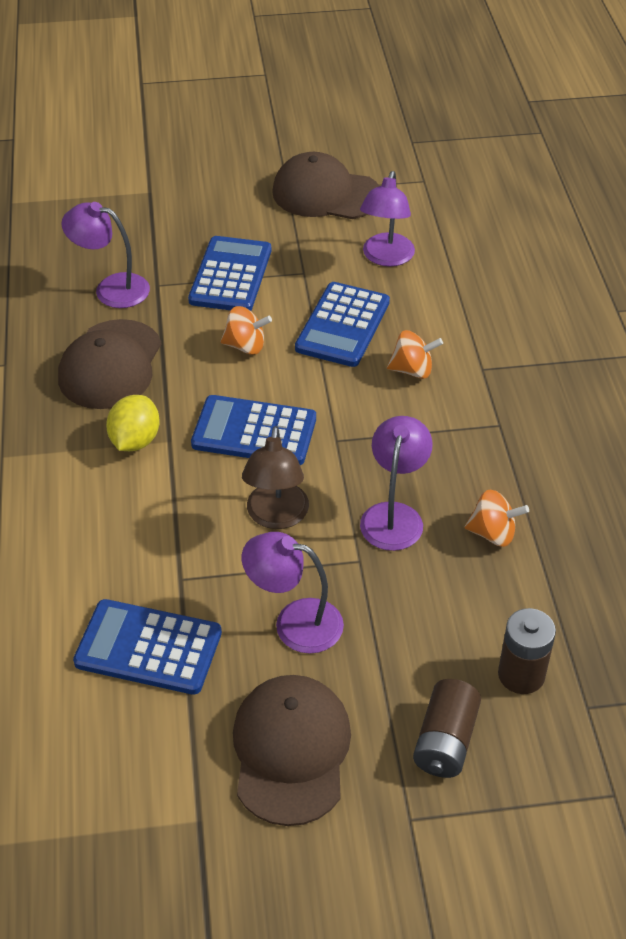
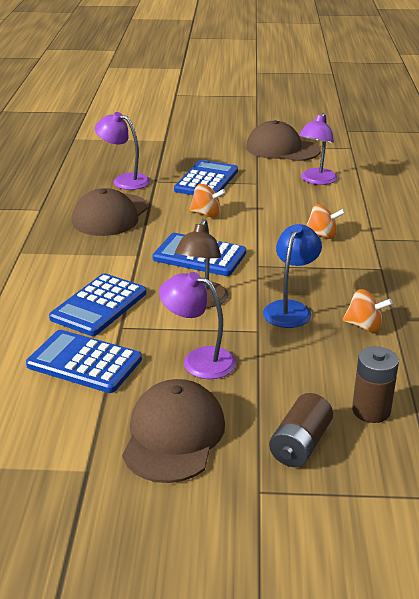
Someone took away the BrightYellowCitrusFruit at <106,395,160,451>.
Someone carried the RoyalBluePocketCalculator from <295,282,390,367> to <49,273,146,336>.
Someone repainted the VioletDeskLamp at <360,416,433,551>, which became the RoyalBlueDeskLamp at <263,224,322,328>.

Prompt: Repeat the listing above word for word. Do not include the pictures.

Exercise solution:
Someone took away the BrightYellowCitrusFruit at <106,395,160,451>.
Someone carried the RoyalBluePocketCalculator from <295,282,390,367> to <49,273,146,336>.
Someone repainted the VioletDeskLamp at <360,416,433,551>, which became the RoyalBlueDeskLamp at <263,224,322,328>.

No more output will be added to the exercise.